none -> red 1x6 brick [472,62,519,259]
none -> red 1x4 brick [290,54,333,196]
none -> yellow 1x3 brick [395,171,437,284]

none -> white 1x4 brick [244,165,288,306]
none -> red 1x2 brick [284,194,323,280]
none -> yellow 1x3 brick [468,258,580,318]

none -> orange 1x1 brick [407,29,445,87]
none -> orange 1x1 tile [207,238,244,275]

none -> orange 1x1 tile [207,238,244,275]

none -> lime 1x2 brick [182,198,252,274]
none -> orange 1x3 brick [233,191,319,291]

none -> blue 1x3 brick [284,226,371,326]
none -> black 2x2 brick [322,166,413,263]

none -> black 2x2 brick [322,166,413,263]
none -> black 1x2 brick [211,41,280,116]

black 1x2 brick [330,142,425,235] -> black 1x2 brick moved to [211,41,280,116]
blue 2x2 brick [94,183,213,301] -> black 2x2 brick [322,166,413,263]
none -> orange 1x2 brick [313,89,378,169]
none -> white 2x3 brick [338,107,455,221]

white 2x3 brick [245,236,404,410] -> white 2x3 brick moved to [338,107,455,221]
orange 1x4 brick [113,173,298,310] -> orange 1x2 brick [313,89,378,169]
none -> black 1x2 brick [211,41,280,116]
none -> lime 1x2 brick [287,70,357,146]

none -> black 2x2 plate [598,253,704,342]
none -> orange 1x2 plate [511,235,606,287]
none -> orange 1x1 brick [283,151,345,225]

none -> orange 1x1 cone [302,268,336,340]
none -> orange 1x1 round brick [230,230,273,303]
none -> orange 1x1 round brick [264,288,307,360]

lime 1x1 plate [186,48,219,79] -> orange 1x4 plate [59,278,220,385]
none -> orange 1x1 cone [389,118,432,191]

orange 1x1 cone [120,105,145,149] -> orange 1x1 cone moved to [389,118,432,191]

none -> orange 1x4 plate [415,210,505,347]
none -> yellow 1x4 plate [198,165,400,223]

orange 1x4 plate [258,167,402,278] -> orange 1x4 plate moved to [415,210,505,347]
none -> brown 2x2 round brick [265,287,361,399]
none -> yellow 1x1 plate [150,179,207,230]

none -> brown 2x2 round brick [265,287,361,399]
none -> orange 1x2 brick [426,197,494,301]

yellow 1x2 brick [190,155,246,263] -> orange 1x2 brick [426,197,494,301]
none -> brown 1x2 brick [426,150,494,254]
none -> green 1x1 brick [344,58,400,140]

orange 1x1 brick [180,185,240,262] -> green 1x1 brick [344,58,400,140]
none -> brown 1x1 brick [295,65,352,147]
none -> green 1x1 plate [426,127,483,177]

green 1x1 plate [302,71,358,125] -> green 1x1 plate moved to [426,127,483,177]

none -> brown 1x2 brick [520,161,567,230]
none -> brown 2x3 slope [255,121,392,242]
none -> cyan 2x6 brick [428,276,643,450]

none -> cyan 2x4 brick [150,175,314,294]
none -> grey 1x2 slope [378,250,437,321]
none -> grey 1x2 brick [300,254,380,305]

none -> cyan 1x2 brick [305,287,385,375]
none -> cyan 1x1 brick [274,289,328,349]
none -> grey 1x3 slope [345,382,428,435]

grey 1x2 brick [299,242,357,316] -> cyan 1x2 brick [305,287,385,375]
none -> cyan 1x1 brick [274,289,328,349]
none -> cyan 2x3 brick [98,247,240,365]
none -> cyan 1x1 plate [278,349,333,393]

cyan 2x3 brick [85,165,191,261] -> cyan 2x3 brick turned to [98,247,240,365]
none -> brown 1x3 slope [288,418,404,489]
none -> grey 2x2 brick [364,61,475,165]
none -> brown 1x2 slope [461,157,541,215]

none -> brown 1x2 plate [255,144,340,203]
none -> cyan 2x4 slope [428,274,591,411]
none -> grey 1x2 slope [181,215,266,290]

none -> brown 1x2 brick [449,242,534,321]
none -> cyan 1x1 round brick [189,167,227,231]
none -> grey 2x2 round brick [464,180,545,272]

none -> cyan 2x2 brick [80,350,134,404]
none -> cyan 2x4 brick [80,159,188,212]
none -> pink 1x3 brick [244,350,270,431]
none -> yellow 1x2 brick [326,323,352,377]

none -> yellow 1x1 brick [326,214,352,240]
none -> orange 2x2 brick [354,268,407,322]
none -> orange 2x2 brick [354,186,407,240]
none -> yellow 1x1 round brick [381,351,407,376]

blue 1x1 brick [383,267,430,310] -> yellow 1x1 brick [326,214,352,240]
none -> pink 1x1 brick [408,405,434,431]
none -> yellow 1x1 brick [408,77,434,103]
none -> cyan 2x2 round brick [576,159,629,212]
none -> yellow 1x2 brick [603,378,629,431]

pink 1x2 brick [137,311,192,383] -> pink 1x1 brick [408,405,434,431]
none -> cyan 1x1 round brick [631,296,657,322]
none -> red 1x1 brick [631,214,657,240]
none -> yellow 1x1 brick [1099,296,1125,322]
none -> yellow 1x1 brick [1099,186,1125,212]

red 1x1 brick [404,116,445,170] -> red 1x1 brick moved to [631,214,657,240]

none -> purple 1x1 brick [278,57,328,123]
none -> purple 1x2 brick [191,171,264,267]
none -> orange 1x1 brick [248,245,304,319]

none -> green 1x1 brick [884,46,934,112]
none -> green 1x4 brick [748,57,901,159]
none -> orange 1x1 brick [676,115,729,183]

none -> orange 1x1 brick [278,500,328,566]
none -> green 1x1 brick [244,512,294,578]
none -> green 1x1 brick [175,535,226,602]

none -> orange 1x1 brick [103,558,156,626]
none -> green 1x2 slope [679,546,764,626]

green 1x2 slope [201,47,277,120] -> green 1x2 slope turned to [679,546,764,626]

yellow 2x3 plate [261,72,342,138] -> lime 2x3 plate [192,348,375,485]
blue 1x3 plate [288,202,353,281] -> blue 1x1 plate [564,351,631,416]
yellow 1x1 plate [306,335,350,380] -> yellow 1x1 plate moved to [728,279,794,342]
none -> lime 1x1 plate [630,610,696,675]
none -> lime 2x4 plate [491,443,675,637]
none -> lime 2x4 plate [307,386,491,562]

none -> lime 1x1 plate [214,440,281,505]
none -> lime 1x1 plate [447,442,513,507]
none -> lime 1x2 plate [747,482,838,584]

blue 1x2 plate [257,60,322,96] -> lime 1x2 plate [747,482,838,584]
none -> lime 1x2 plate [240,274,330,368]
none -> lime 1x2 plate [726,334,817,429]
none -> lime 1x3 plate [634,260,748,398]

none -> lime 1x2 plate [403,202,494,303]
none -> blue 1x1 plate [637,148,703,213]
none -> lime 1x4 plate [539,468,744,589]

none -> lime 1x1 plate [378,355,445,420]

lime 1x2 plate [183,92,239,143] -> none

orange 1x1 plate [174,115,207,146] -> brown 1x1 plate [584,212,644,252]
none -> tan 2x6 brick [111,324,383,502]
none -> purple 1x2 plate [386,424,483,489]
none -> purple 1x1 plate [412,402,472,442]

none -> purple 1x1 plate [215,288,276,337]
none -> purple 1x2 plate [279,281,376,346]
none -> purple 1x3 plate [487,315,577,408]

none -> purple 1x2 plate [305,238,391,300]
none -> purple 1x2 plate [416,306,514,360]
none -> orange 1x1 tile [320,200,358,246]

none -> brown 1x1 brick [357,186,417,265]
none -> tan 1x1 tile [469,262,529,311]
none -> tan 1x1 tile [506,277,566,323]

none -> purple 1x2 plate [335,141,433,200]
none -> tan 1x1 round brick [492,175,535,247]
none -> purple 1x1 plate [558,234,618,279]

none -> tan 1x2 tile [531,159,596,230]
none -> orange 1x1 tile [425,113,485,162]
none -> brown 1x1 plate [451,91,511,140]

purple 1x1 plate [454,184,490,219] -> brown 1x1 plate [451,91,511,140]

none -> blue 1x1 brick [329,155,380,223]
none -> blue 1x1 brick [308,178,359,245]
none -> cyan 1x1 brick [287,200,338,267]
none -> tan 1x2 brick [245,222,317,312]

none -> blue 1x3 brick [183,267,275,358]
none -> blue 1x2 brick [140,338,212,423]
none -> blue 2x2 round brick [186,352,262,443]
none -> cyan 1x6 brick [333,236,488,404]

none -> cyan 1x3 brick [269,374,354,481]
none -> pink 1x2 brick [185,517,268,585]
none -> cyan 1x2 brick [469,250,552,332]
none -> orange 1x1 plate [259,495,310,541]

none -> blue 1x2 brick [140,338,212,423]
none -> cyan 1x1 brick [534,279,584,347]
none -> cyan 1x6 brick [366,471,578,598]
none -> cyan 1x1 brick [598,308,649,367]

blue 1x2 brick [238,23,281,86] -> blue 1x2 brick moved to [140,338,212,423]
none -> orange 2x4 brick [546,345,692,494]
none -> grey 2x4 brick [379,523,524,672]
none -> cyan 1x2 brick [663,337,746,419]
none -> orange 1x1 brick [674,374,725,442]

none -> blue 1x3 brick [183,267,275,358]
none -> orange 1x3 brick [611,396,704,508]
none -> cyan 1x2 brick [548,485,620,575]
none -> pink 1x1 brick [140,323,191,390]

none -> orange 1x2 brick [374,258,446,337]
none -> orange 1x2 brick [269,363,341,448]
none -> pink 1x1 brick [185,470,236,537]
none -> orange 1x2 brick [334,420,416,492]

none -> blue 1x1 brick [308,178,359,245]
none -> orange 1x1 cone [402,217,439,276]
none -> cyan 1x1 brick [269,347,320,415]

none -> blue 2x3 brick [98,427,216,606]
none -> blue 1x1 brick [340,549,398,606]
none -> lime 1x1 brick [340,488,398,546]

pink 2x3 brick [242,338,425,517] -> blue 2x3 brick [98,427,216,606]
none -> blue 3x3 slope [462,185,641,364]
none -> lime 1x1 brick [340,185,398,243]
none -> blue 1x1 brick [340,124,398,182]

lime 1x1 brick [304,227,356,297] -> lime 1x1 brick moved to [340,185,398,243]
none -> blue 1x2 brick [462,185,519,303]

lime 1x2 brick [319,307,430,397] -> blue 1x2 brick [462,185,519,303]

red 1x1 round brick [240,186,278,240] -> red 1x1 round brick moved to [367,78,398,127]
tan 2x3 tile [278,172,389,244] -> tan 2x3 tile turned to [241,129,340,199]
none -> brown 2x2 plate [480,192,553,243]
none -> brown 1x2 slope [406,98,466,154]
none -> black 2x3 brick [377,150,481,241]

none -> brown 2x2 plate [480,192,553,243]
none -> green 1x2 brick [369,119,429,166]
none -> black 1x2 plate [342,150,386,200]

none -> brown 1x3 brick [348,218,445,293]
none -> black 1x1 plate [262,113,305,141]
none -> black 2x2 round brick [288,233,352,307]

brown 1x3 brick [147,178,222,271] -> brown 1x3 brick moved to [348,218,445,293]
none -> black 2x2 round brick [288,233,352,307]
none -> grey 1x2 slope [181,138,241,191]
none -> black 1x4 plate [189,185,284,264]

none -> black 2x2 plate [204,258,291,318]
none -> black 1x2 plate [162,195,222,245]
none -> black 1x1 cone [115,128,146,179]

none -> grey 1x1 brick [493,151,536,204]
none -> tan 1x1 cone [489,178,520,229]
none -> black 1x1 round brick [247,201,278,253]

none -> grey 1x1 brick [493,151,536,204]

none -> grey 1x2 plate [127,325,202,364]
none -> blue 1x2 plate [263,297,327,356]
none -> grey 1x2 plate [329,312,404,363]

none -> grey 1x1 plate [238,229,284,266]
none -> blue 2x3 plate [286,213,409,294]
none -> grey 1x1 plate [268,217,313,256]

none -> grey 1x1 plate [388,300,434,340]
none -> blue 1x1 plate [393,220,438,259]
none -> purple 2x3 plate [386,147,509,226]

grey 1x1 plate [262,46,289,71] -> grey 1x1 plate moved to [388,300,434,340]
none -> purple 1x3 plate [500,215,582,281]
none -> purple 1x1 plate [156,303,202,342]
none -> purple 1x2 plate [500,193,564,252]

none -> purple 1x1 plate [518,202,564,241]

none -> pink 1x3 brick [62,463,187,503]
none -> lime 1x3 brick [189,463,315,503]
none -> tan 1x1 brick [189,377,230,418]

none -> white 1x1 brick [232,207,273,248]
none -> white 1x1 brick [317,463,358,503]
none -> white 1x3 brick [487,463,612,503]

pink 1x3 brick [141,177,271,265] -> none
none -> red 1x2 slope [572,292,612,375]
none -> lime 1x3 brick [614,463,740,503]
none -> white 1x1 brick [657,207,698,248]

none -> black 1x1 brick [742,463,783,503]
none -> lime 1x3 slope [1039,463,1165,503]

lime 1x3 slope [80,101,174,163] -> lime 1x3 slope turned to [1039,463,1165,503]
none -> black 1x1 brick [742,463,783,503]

Your instructions =>
Every line above from the line with "yellow 1x2 brick [190,155,246,263]" to the line with "orange 1x1 brick [180,185,240,262]", inclusive, must be returned exactly; no other line belongs in the reply.

Response to this task =>
yellow 1x2 brick [190,155,246,263] -> orange 1x2 brick [426,197,494,301]
none -> brown 1x2 brick [426,150,494,254]
none -> green 1x1 brick [344,58,400,140]

orange 1x1 brick [180,185,240,262] -> green 1x1 brick [344,58,400,140]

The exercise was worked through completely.